» ASSIGNMENT
Reproduce the section of the listing that begins at the line containing "Someone carried the pot" and finishes at the line containing "Someone carried the house". Include both end lines and nothing beyond them.

» MATERIAL FOR THIS TASK

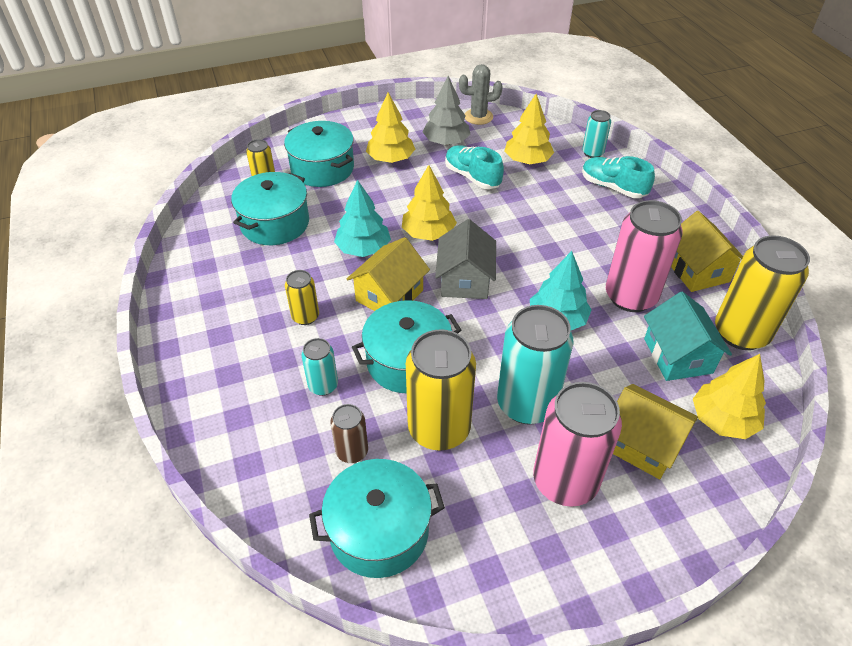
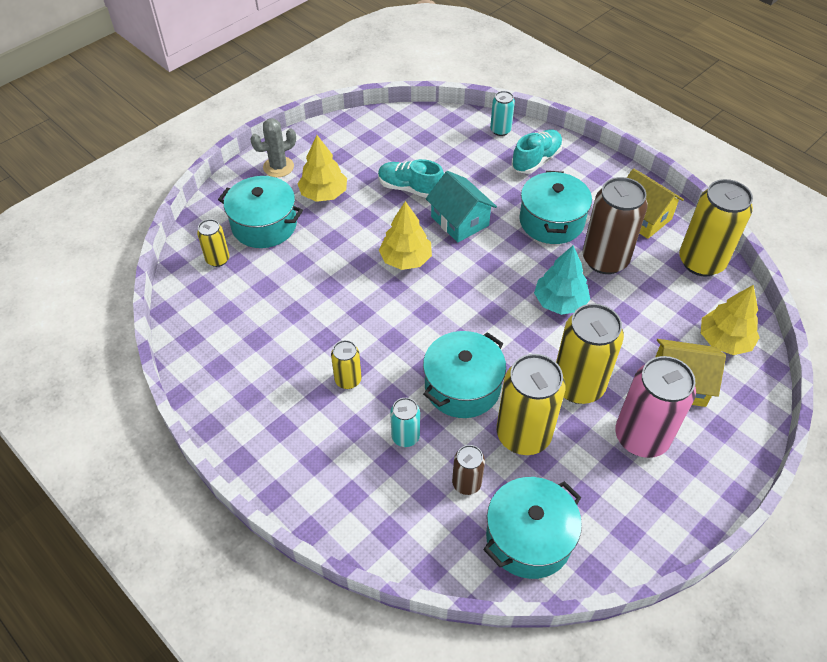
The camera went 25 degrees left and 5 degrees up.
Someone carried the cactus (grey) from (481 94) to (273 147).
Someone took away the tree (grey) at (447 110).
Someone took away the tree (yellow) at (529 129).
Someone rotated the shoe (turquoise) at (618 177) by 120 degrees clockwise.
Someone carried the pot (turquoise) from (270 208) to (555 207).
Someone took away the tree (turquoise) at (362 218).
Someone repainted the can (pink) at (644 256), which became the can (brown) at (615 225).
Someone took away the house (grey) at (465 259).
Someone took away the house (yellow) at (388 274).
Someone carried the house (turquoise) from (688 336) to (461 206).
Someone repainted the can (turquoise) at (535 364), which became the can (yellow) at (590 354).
==
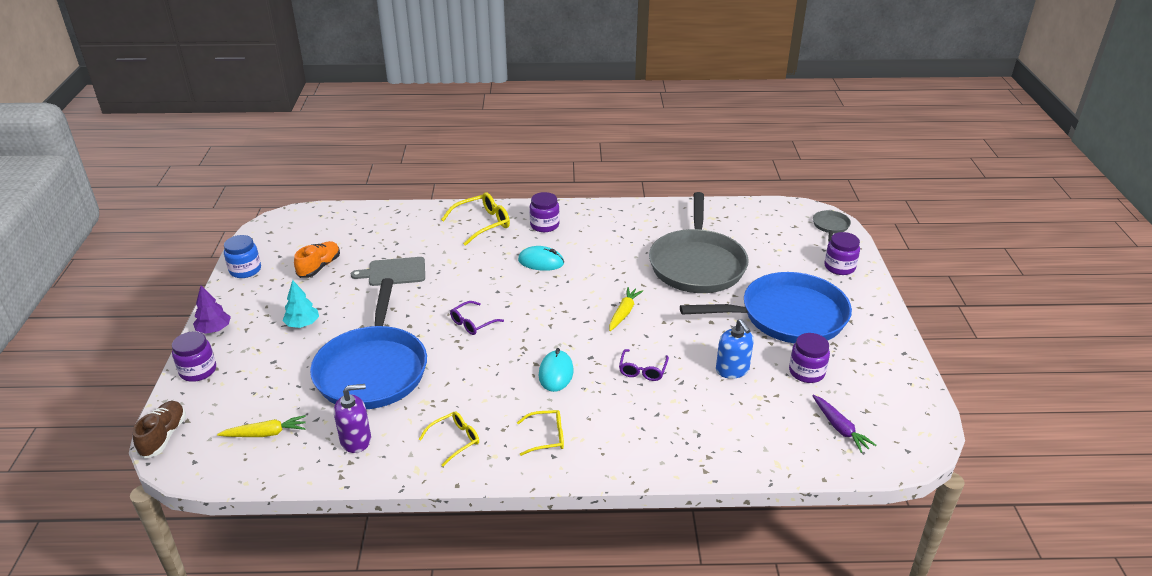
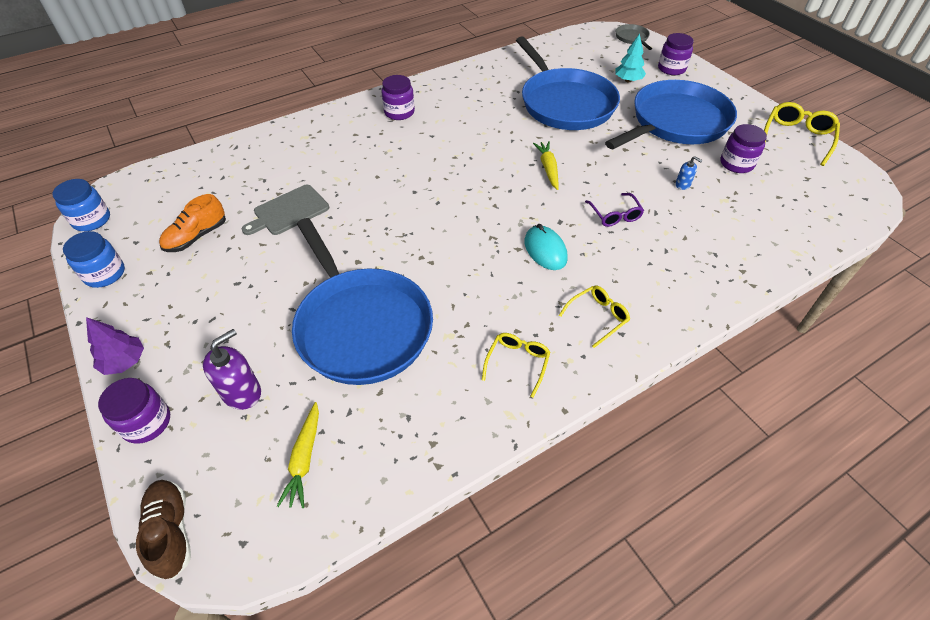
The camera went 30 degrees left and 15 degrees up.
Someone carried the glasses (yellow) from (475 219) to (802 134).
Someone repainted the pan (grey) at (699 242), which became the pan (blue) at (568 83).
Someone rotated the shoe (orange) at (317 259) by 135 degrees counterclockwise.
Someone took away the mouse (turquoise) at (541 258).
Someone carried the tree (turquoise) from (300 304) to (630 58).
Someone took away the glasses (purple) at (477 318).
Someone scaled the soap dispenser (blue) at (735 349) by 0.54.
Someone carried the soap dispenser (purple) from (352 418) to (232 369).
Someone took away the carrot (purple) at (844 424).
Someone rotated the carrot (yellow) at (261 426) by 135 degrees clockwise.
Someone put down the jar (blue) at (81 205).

» ANSWER TO THIS EXERCISE
Someone carried the pot (turquoise) from (270 208) to (555 207).
Someone took away the tree (turquoise) at (362 218).
Someone repainted the can (pink) at (644 256), which became the can (brown) at (615 225).
Someone took away the house (grey) at (465 259).
Someone took away the house (yellow) at (388 274).
Someone carried the house (turquoise) from (688 336) to (461 206).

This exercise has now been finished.